Exercise prompt: Return the run of lines below that opens with the line containing "green camera: 6 -> 5" and closes with the line containing "white carton: 0 -> 2", keeping each one exact.

Input data:

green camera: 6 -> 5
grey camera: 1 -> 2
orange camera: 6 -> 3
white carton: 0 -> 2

---

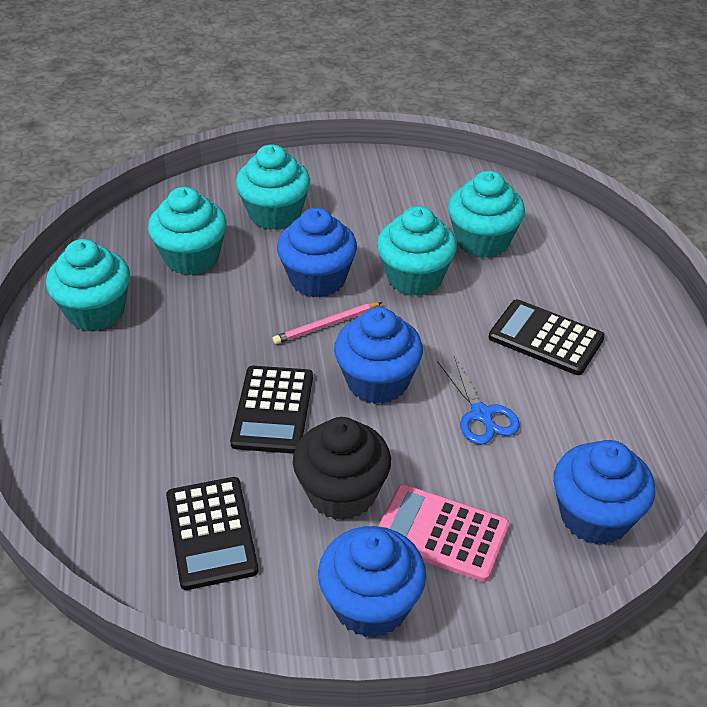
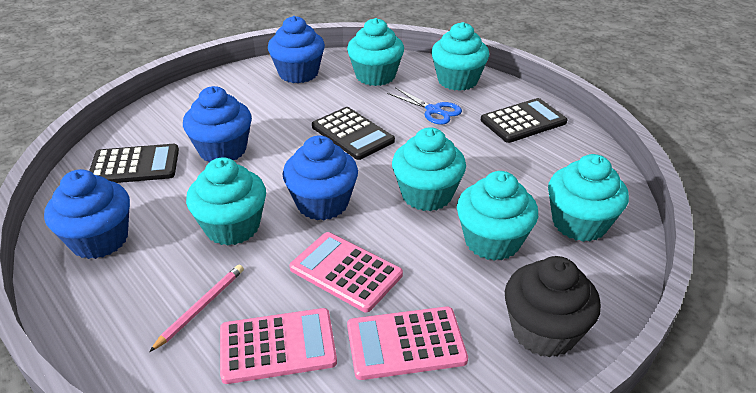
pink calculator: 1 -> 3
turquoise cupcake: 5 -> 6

==

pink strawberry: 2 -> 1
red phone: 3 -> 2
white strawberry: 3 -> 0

Answer section:
green camera: 6 -> 5
grey camera: 1 -> 2
orange camera: 6 -> 3
white carton: 0 -> 2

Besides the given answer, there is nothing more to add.